Records shown>
"""
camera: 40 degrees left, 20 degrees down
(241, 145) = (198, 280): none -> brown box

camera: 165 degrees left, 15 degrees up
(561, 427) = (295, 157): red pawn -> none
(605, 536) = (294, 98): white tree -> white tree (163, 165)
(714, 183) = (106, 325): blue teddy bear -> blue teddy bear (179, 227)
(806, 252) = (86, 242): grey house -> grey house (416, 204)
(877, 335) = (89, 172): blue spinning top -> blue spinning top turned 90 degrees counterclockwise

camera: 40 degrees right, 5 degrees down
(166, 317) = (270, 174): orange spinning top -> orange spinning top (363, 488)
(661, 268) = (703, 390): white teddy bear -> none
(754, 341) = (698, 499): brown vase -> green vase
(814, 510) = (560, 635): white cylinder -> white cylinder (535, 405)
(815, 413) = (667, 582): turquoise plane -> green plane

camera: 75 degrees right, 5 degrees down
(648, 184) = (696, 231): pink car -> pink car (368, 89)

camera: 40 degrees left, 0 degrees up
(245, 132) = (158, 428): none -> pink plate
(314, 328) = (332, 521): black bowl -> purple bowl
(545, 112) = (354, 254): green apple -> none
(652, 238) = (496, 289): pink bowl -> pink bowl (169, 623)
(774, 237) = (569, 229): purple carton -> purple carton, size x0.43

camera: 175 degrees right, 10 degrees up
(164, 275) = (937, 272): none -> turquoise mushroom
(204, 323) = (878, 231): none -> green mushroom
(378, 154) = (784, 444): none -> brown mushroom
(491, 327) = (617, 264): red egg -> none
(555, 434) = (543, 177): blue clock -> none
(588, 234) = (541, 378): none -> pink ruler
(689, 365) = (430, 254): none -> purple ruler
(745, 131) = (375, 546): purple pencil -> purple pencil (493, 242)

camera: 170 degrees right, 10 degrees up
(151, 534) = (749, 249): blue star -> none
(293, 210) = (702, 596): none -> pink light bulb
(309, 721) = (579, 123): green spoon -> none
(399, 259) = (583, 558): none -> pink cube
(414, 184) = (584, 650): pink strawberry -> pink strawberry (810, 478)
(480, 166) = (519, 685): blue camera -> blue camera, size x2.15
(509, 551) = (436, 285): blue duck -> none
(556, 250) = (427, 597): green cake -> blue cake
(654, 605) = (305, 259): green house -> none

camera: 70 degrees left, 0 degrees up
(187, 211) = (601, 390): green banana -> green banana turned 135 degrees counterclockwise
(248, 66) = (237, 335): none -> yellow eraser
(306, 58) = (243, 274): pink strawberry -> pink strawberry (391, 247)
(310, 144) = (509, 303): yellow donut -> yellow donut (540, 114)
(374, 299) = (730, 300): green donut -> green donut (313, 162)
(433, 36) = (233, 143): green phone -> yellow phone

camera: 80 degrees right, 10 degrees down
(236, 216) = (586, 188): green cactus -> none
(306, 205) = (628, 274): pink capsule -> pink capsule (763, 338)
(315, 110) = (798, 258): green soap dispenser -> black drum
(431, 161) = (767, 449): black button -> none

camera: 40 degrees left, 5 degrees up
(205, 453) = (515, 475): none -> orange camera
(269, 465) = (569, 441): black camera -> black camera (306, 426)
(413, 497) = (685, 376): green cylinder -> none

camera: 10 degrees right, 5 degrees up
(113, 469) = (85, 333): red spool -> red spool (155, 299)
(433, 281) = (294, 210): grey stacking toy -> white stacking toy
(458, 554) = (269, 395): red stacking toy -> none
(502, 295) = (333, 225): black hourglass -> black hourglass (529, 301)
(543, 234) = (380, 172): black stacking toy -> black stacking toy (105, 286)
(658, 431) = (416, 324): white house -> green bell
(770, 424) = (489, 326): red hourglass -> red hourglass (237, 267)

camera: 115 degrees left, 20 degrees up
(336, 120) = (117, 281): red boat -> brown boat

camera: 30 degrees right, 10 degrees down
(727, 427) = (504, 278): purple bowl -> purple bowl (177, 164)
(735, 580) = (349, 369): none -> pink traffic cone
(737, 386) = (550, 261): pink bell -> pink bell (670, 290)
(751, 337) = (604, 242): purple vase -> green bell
"""
What you have to do> Among the lines of the records, copy out each one that contains the word "cylinder".

Answer space>
(814, 510) = (560, 635): white cylinder -> white cylinder (535, 405)
(413, 497) = (685, 376): green cylinder -> none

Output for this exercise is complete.